◆ Problem statement ◆
An exact restatement is required. Cover only the lines of the records from the first through the line with "(500, 274) = (374, 268): none -> red tape", and skip pictures.

◆ Dataset content ◆

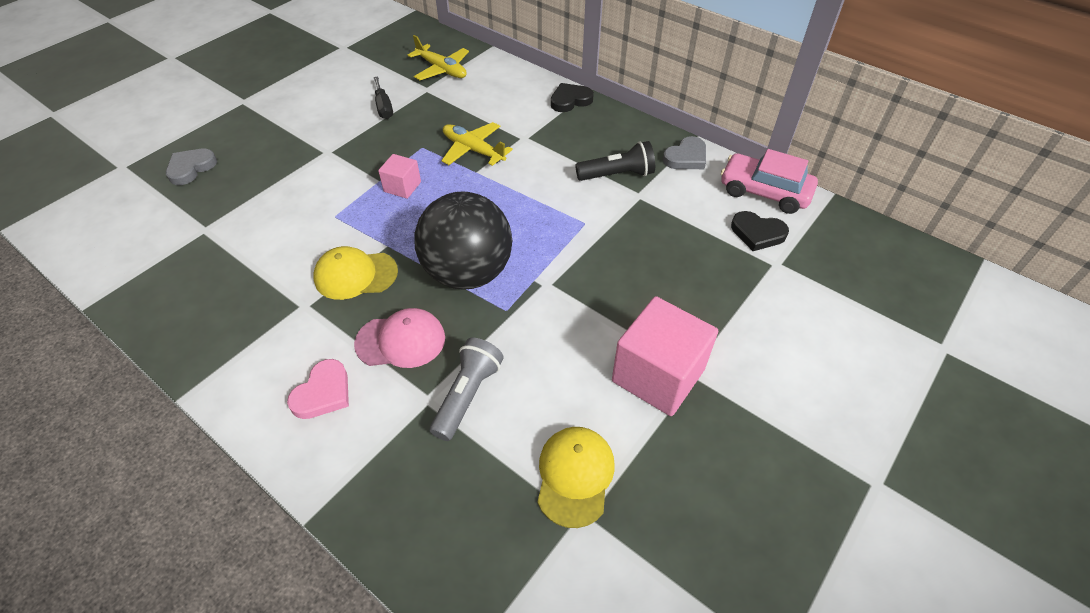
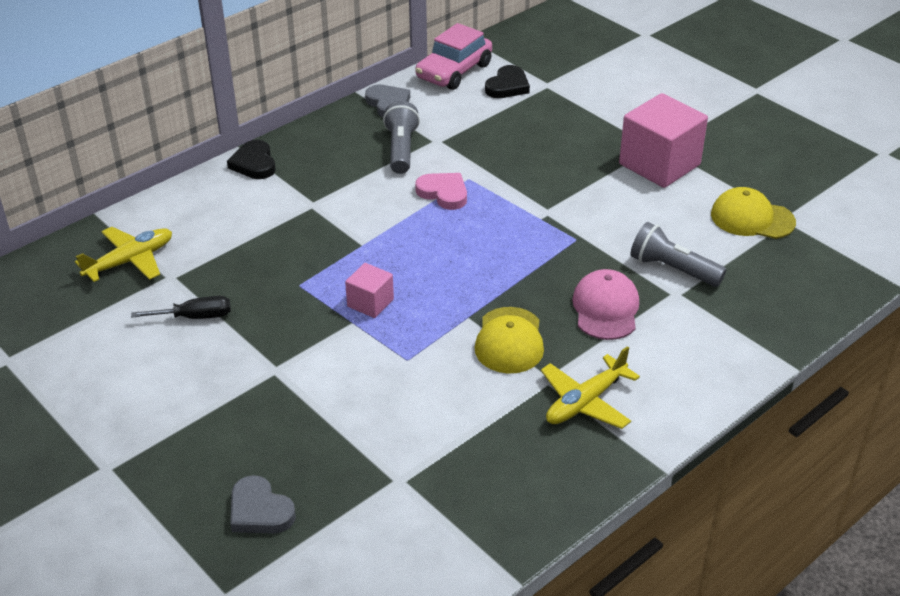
camera: 80 degrees left, 10 degrees down
(323, 393) = (664, 361): pink heart -> pink heart (443, 193)
(468, 273) = (522, 260): black ball -> none
(473, 150) = (321, 244): yellow plane -> yellow plane (585, 402)
(617, 175) = (401, 149): black flashlight -> grey flashlight

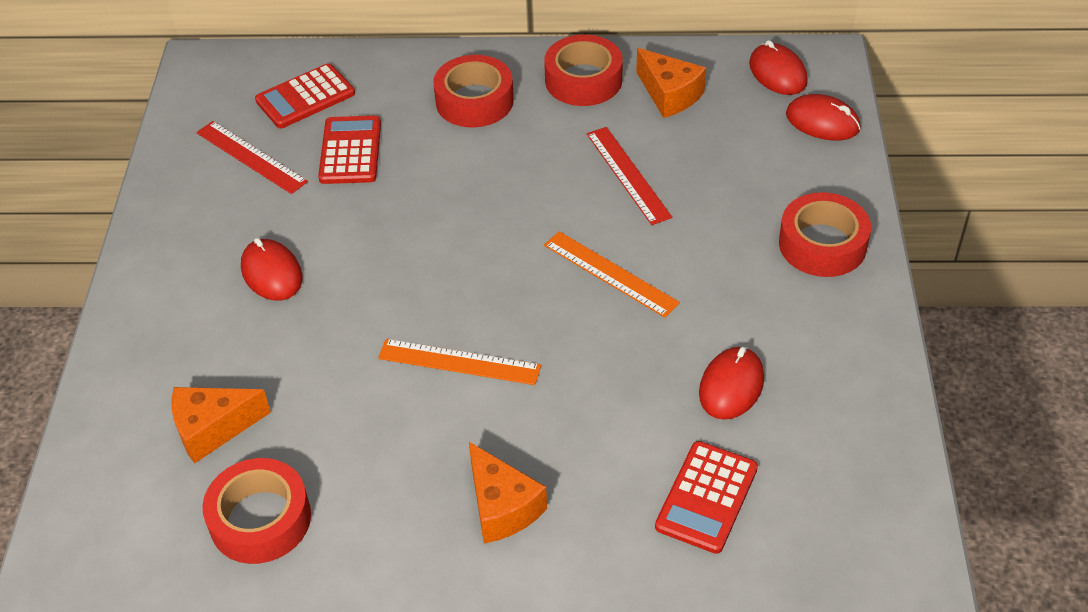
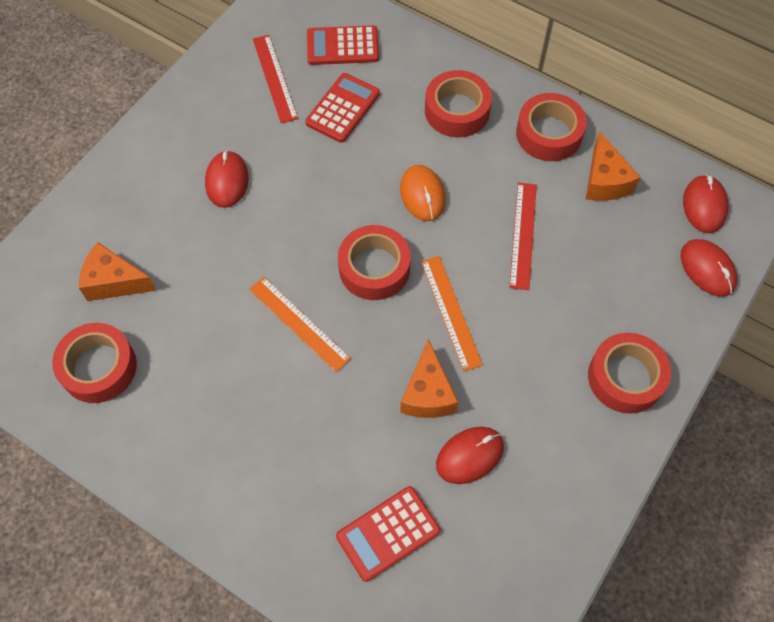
camera: 30 degrees right, 15 degrees up
(498, 188) = (422, 195): none -> orange mouse
(500, 274) = (374, 268): none -> red tape
(502, 507) = (249, 453): orange cheese -> orange cheese (428, 393)

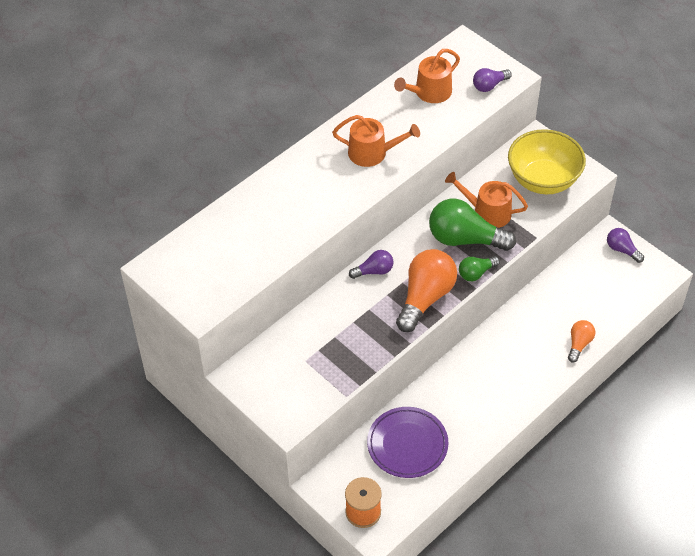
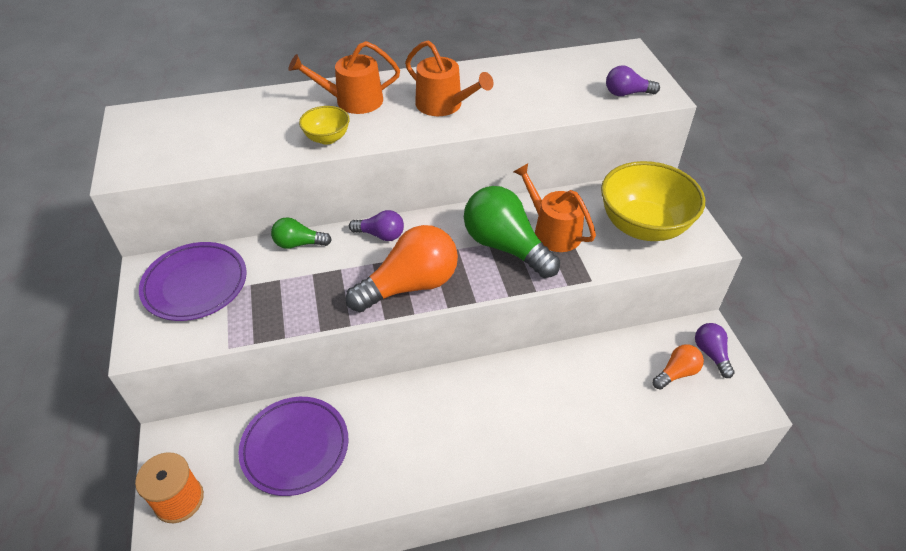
camera: 30 degrees right, 5 degrees down
(280, 369) = (195, 284): none -> purple plate
(317, 218) = (327, 138): none -> yellow bowl
(429, 92) = (554, 78): orange watering can -> orange watering can (353, 101)
(476, 273) = (489, 286): green light bulb -> green light bulb (298, 244)
(579, 344) = (584, 437): orange light bulb -> orange light bulb (676, 373)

◆ Response to the exercise ◆
camera: 80 degrees left, 10 degrees down
(323, 393) = (664, 361): pink heart -> pink heart (443, 193)
(468, 273) = (522, 260): black ball -> none
(473, 150) = (321, 244): yellow plane -> yellow plane (585, 402)
(617, 175) = (401, 149): black flashlight -> grey flashlight

camera: 30 degrees right, 15 degrees up
(498, 188) = (422, 195): none -> orange mouse
(500, 274) = (374, 268): none -> red tape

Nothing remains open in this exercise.